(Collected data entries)
*****
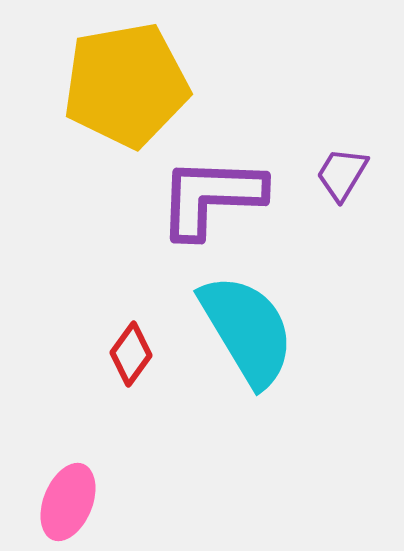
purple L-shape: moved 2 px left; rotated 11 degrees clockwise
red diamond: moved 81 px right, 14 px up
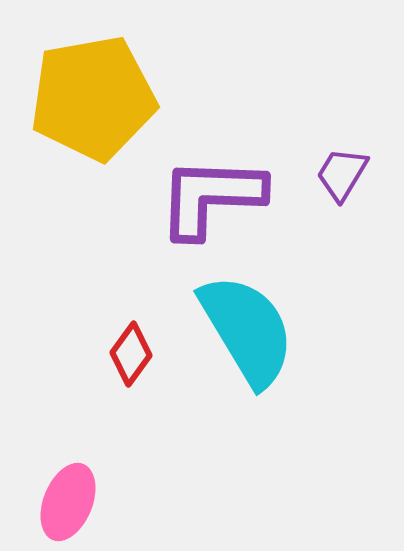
yellow pentagon: moved 33 px left, 13 px down
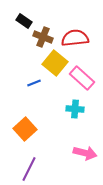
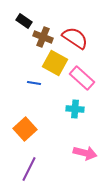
red semicircle: rotated 40 degrees clockwise
yellow square: rotated 10 degrees counterclockwise
blue line: rotated 32 degrees clockwise
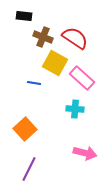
black rectangle: moved 5 px up; rotated 28 degrees counterclockwise
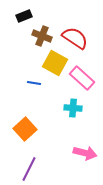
black rectangle: rotated 28 degrees counterclockwise
brown cross: moved 1 px left, 1 px up
cyan cross: moved 2 px left, 1 px up
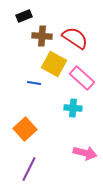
brown cross: rotated 18 degrees counterclockwise
yellow square: moved 1 px left, 1 px down
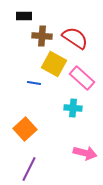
black rectangle: rotated 21 degrees clockwise
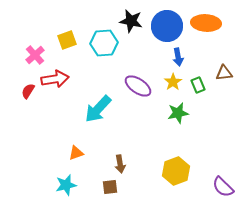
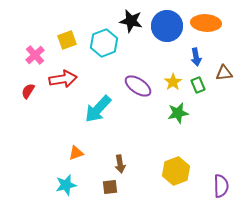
cyan hexagon: rotated 16 degrees counterclockwise
blue arrow: moved 18 px right
red arrow: moved 8 px right
purple semicircle: moved 2 px left, 1 px up; rotated 135 degrees counterclockwise
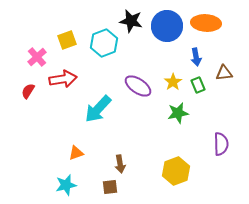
pink cross: moved 2 px right, 2 px down
purple semicircle: moved 42 px up
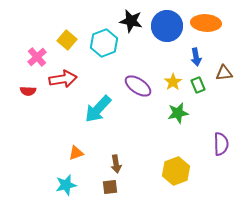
yellow square: rotated 30 degrees counterclockwise
red semicircle: rotated 119 degrees counterclockwise
brown arrow: moved 4 px left
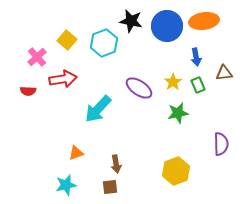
orange ellipse: moved 2 px left, 2 px up; rotated 12 degrees counterclockwise
purple ellipse: moved 1 px right, 2 px down
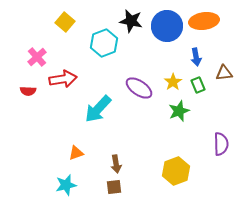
yellow square: moved 2 px left, 18 px up
green star: moved 1 px right, 2 px up; rotated 10 degrees counterclockwise
brown square: moved 4 px right
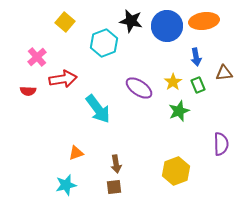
cyan arrow: rotated 80 degrees counterclockwise
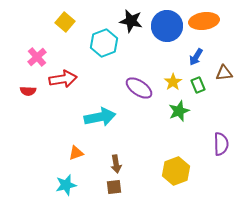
blue arrow: rotated 42 degrees clockwise
cyan arrow: moved 2 px right, 8 px down; rotated 64 degrees counterclockwise
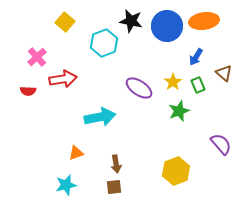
brown triangle: rotated 48 degrees clockwise
purple semicircle: rotated 40 degrees counterclockwise
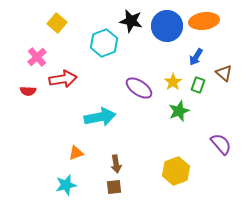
yellow square: moved 8 px left, 1 px down
green rectangle: rotated 42 degrees clockwise
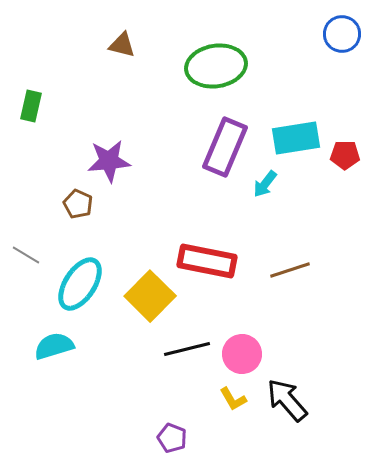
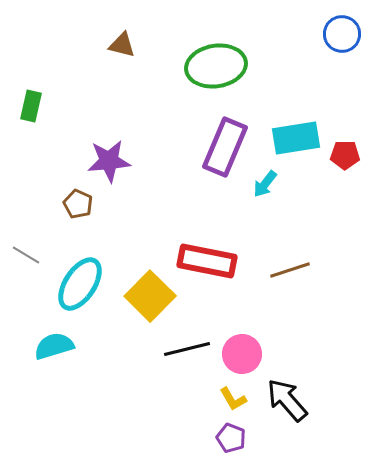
purple pentagon: moved 59 px right
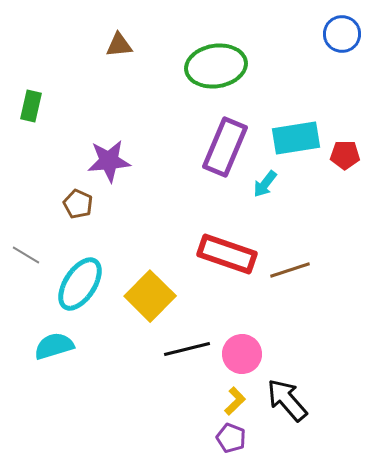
brown triangle: moved 3 px left; rotated 20 degrees counterclockwise
red rectangle: moved 20 px right, 7 px up; rotated 8 degrees clockwise
yellow L-shape: moved 2 px right, 2 px down; rotated 104 degrees counterclockwise
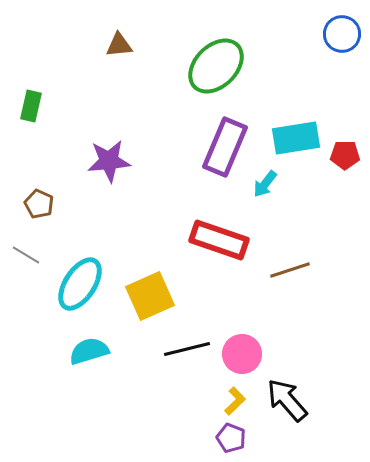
green ellipse: rotated 36 degrees counterclockwise
brown pentagon: moved 39 px left
red rectangle: moved 8 px left, 14 px up
yellow square: rotated 21 degrees clockwise
cyan semicircle: moved 35 px right, 5 px down
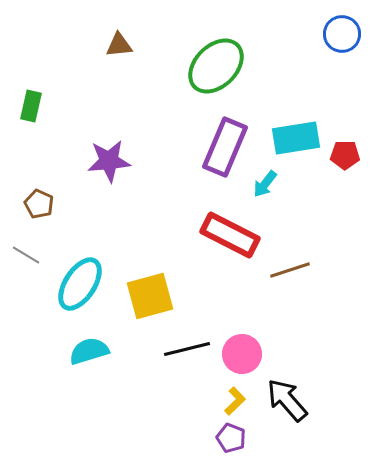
red rectangle: moved 11 px right, 5 px up; rotated 8 degrees clockwise
yellow square: rotated 9 degrees clockwise
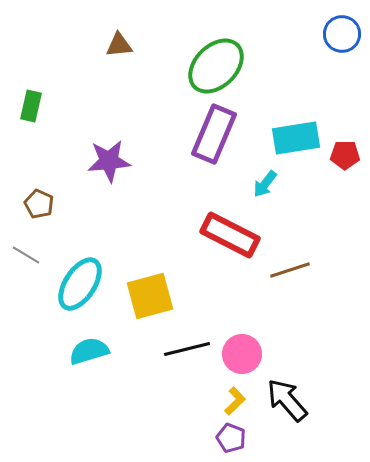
purple rectangle: moved 11 px left, 13 px up
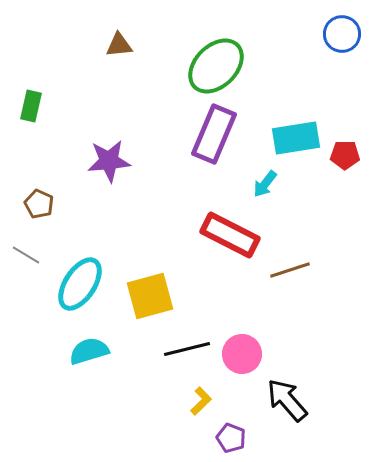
yellow L-shape: moved 34 px left
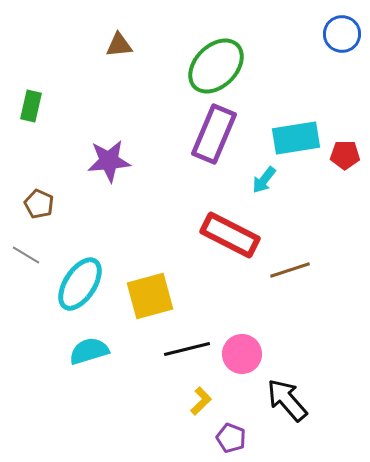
cyan arrow: moved 1 px left, 4 px up
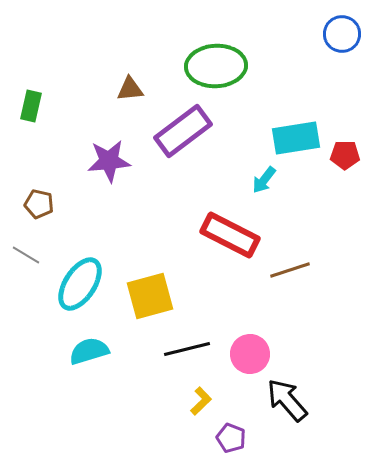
brown triangle: moved 11 px right, 44 px down
green ellipse: rotated 42 degrees clockwise
purple rectangle: moved 31 px left, 3 px up; rotated 30 degrees clockwise
brown pentagon: rotated 12 degrees counterclockwise
pink circle: moved 8 px right
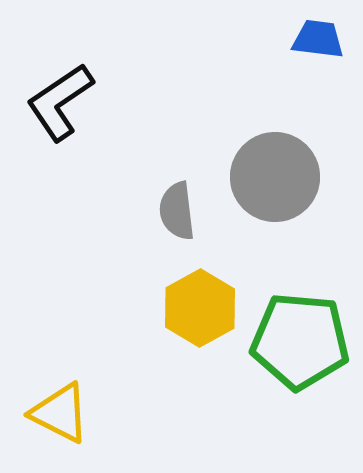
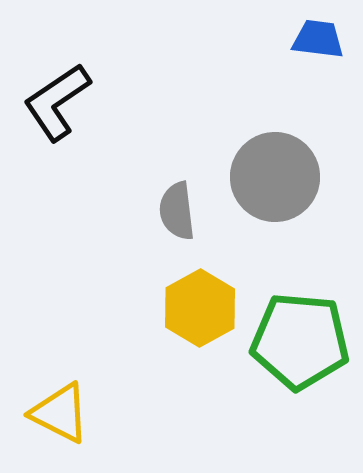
black L-shape: moved 3 px left
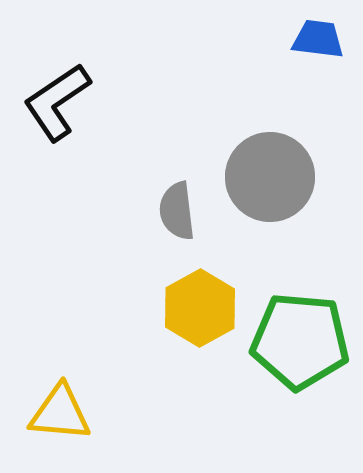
gray circle: moved 5 px left
yellow triangle: rotated 22 degrees counterclockwise
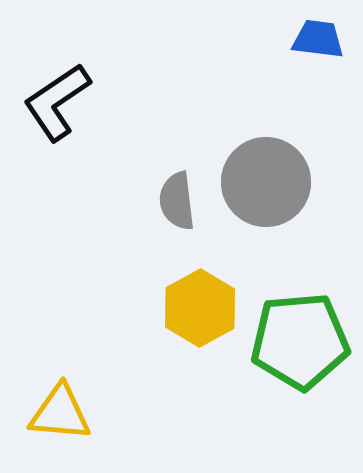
gray circle: moved 4 px left, 5 px down
gray semicircle: moved 10 px up
green pentagon: rotated 10 degrees counterclockwise
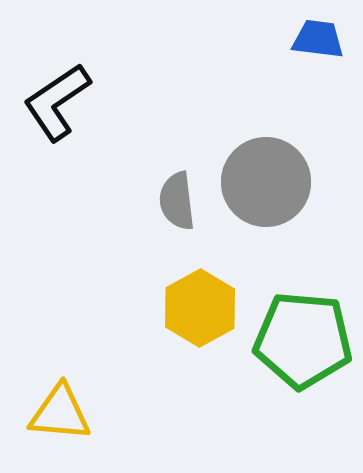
green pentagon: moved 3 px right, 1 px up; rotated 10 degrees clockwise
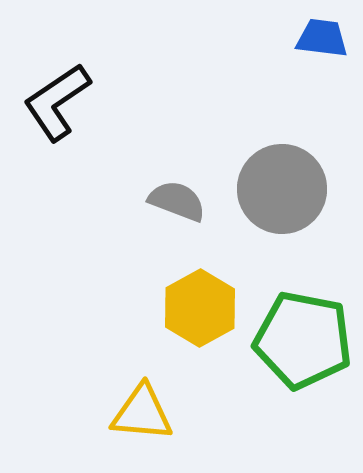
blue trapezoid: moved 4 px right, 1 px up
gray circle: moved 16 px right, 7 px down
gray semicircle: rotated 118 degrees clockwise
green pentagon: rotated 6 degrees clockwise
yellow triangle: moved 82 px right
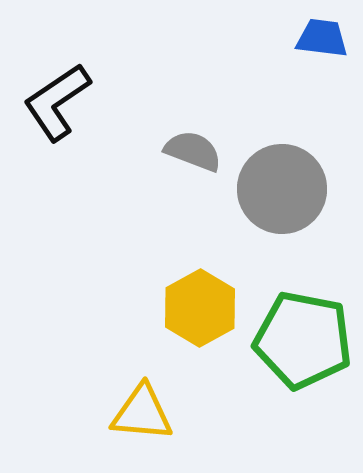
gray semicircle: moved 16 px right, 50 px up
*****
Instructions for the task.
Copy out the items above from the line with "yellow square: moved 2 px left, 18 px up" to the line with "black L-shape: moved 3 px left", including both of those lines, and omit the picture lines.

Result of the exercise.
yellow square: moved 2 px left, 18 px up
green star: moved 1 px right, 2 px up; rotated 10 degrees counterclockwise
brown square: moved 4 px right
cyan arrow: rotated 80 degrees counterclockwise
blue arrow: rotated 42 degrees clockwise
cyan arrow: moved 2 px right, 8 px down; rotated 64 degrees counterclockwise
brown triangle: rotated 48 degrees clockwise
purple semicircle: rotated 40 degrees counterclockwise
yellow square: moved 8 px left, 1 px down
green rectangle: rotated 42 degrees clockwise
purple pentagon: moved 59 px right
brown triangle: moved 3 px left; rotated 20 degrees counterclockwise
red rectangle: moved 20 px right, 7 px up; rotated 8 degrees clockwise
yellow L-shape: moved 2 px right, 2 px down; rotated 104 degrees counterclockwise
green ellipse: rotated 36 degrees counterclockwise
brown pentagon: moved 39 px left
red rectangle: moved 8 px left, 14 px up
yellow square: rotated 21 degrees clockwise
cyan semicircle: moved 35 px right, 5 px down
red rectangle: moved 11 px right, 5 px up; rotated 8 degrees clockwise
yellow square: rotated 9 degrees clockwise
purple rectangle: moved 11 px left, 13 px up
yellow L-shape: moved 34 px left
cyan arrow: moved 1 px left, 4 px up
brown triangle: moved 11 px right, 44 px down
green ellipse: rotated 42 degrees clockwise
purple rectangle: moved 31 px left, 3 px up; rotated 30 degrees clockwise
brown pentagon: rotated 12 degrees counterclockwise
pink circle: moved 8 px right
black L-shape: moved 3 px left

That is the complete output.